[Start of Attachment]

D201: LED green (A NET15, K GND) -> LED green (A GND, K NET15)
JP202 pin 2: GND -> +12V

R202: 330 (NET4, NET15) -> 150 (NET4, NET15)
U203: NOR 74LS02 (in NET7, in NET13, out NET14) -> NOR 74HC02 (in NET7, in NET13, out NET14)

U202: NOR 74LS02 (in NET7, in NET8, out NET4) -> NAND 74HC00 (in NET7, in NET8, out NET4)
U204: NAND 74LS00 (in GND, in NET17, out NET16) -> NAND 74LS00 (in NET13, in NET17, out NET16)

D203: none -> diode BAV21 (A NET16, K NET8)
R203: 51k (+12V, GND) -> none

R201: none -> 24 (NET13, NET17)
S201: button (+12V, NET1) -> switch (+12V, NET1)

[End of Attachment]

Description of the task
The whole listing is to be transcribed exactly.

Response below
D201: LED green (A NET15, K GND) -> LED green (A GND, K NET15)
JP202 pin 2: GND -> +12V

R202: 330 (NET4, NET15) -> 150 (NET4, NET15)
U203: NOR 74LS02 (in NET7, in NET13, out NET14) -> NOR 74HC02 (in NET7, in NET13, out NET14)

U202: NOR 74LS02 (in NET7, in NET8, out NET4) -> NAND 74HC00 (in NET7, in NET8, out NET4)
U204: NAND 74LS00 (in GND, in NET17, out NET16) -> NAND 74LS00 (in NET13, in NET17, out NET16)

D203: none -> diode BAV21 (A NET16, K NET8)
R203: 51k (+12V, GND) -> none

R201: none -> 24 (NET13, NET17)
S201: button (+12V, NET1) -> switch (+12V, NET1)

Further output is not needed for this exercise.